**PROBLEM TO WORK ON**
In your answer, set down the records below exactly as they stand, omitting pictures.

(Stored items from a collection)
=== Section Start ===

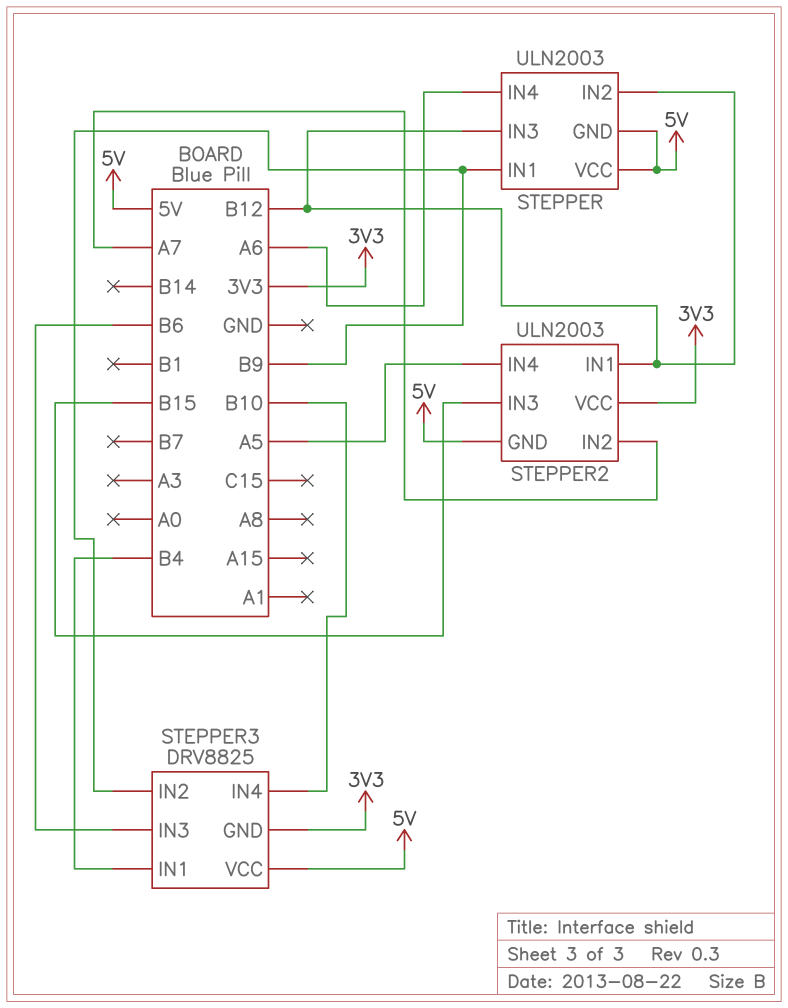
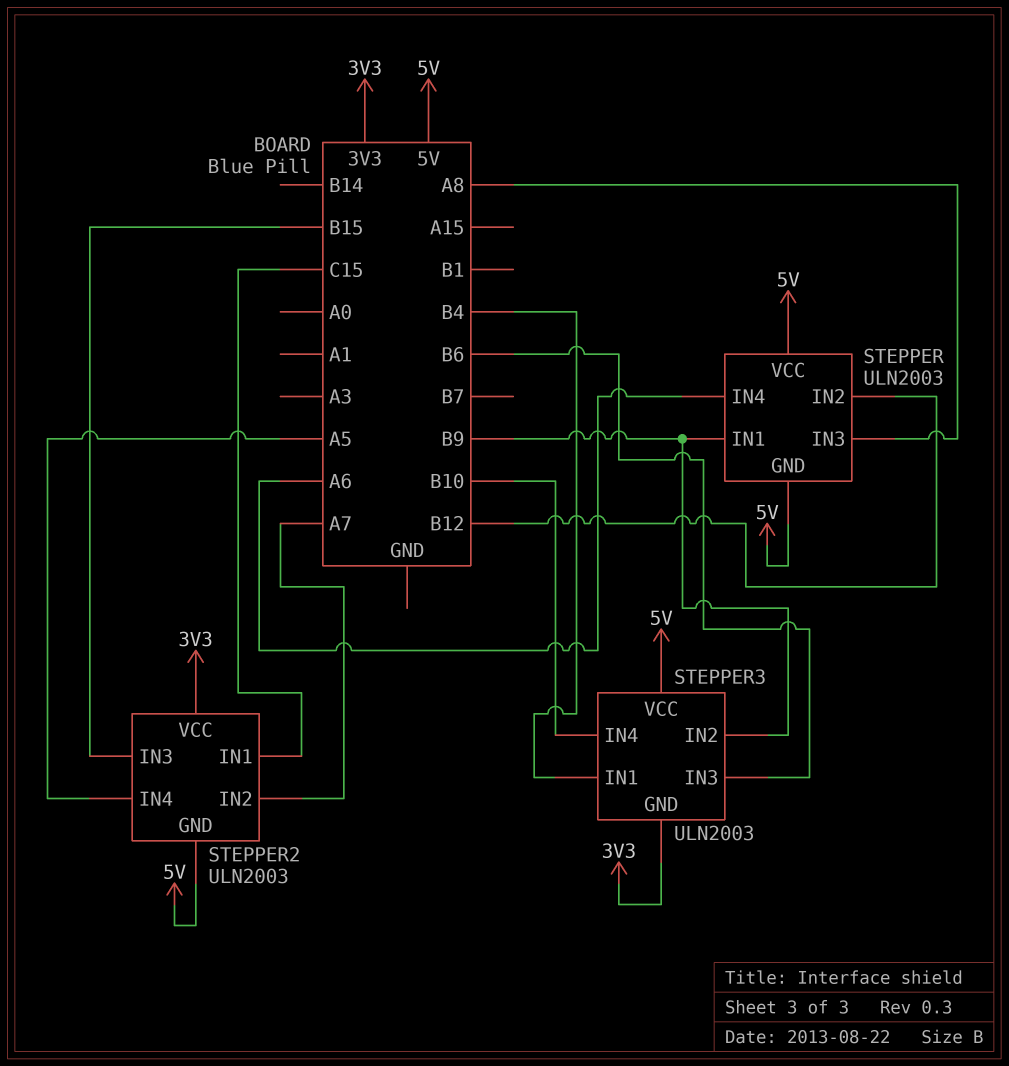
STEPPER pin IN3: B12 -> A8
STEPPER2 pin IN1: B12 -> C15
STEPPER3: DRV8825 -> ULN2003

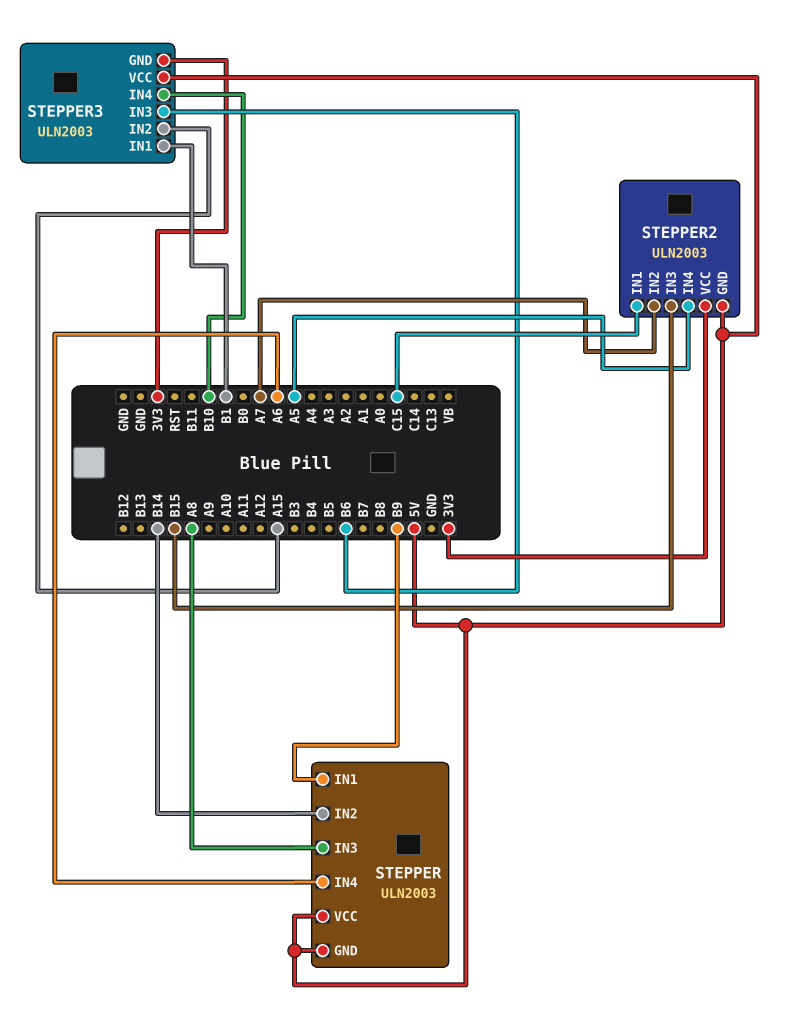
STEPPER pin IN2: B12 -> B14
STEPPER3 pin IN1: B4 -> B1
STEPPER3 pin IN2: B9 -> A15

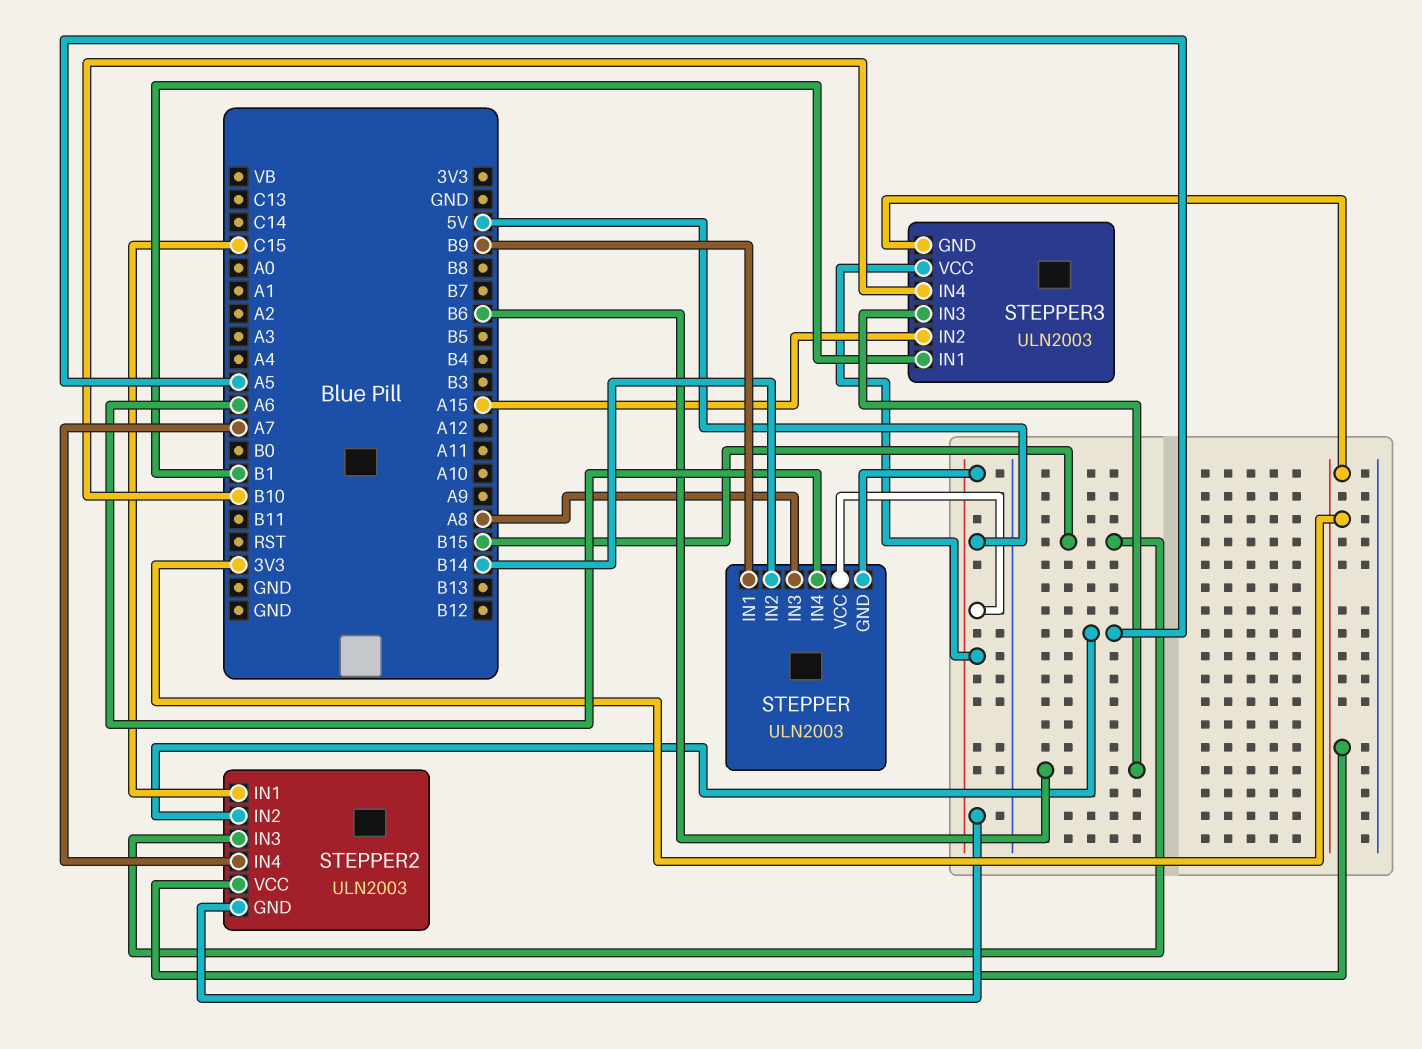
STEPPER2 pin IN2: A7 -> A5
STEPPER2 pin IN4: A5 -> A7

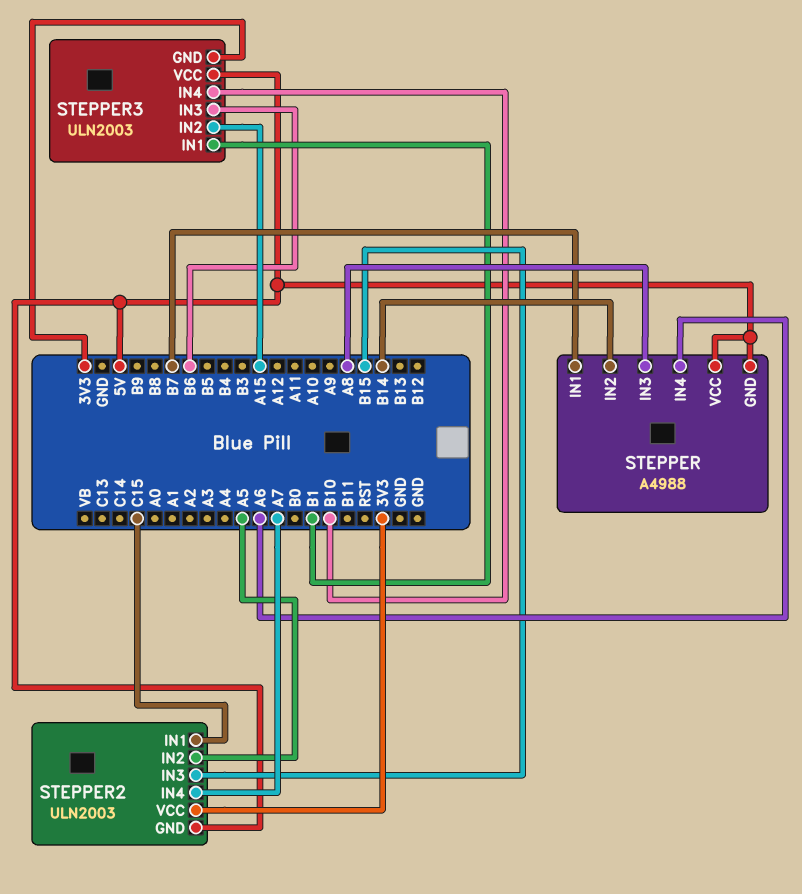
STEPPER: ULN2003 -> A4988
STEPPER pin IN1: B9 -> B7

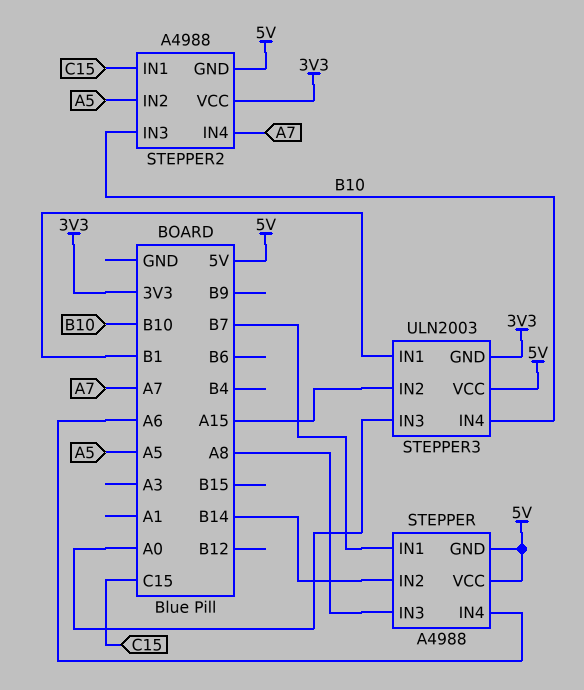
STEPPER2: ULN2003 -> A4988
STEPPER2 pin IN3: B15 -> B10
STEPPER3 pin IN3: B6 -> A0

=== Section End ===

**THE ANSWER**
STEPPER pin IN3: B12 -> A8
STEPPER2 pin IN1: B12 -> C15
STEPPER3: DRV8825 -> ULN2003

STEPPER pin IN2: B12 -> B14
STEPPER3 pin IN1: B4 -> B1
STEPPER3 pin IN2: B9 -> A15

STEPPER2 pin IN2: A7 -> A5
STEPPER2 pin IN4: A5 -> A7

STEPPER: ULN2003 -> A4988
STEPPER pin IN1: B9 -> B7

STEPPER2: ULN2003 -> A4988
STEPPER2 pin IN3: B15 -> B10
STEPPER3 pin IN3: B6 -> A0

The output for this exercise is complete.